- Entries provided:

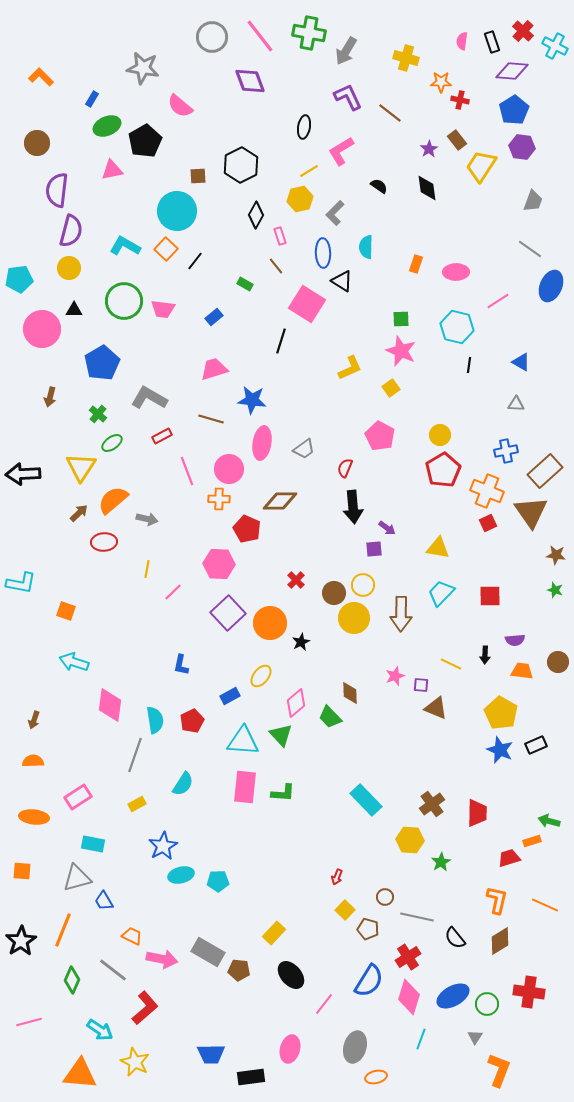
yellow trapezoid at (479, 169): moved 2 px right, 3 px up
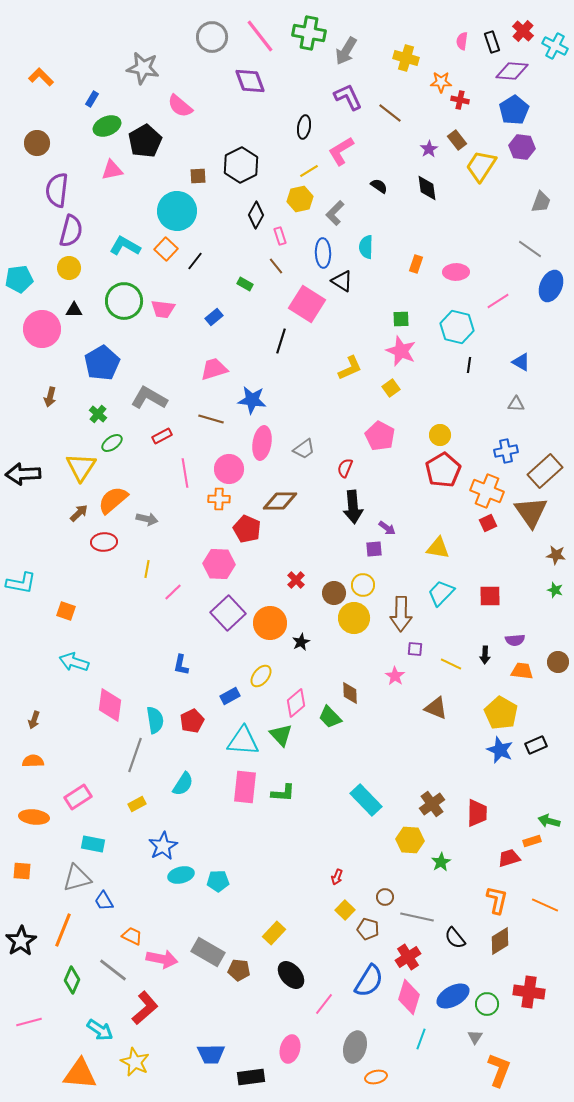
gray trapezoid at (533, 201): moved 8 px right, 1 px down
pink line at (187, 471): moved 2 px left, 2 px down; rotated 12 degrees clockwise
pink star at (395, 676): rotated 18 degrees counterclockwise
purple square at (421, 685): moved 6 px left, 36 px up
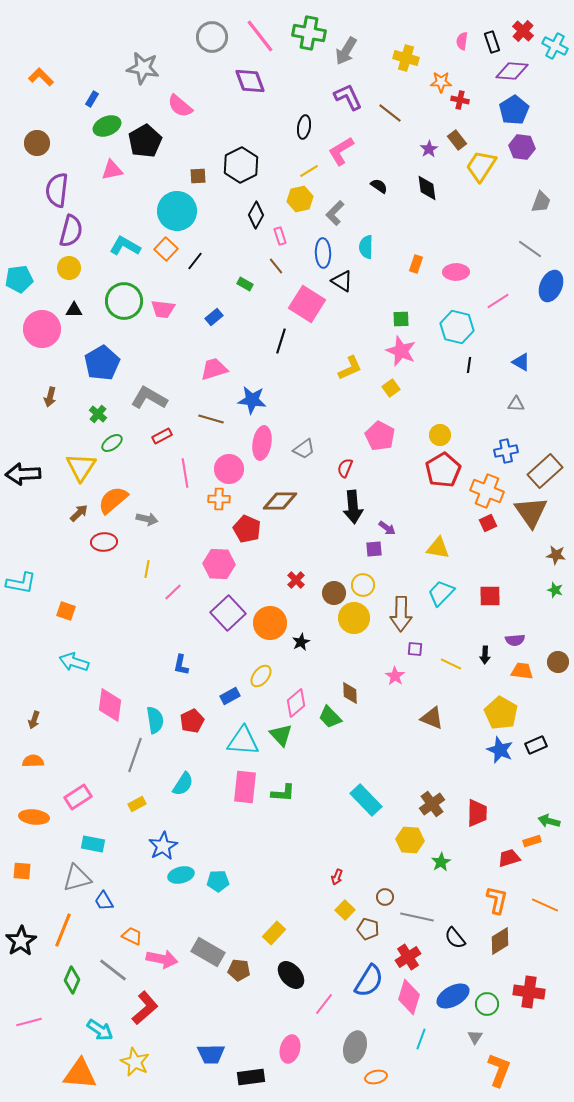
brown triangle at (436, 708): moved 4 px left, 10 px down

- What you are asked to do: Reproduce every one of the lines above verbatim, leaving the pictures out of your answer.

- Task output:
yellow trapezoid at (479, 169): moved 2 px right, 3 px up
gray trapezoid at (533, 201): moved 8 px right, 1 px down
pink line at (187, 471): moved 2 px left, 2 px down; rotated 12 degrees clockwise
pink star at (395, 676): rotated 18 degrees counterclockwise
purple square at (421, 685): moved 6 px left, 36 px up
brown triangle at (436, 708): moved 4 px left, 10 px down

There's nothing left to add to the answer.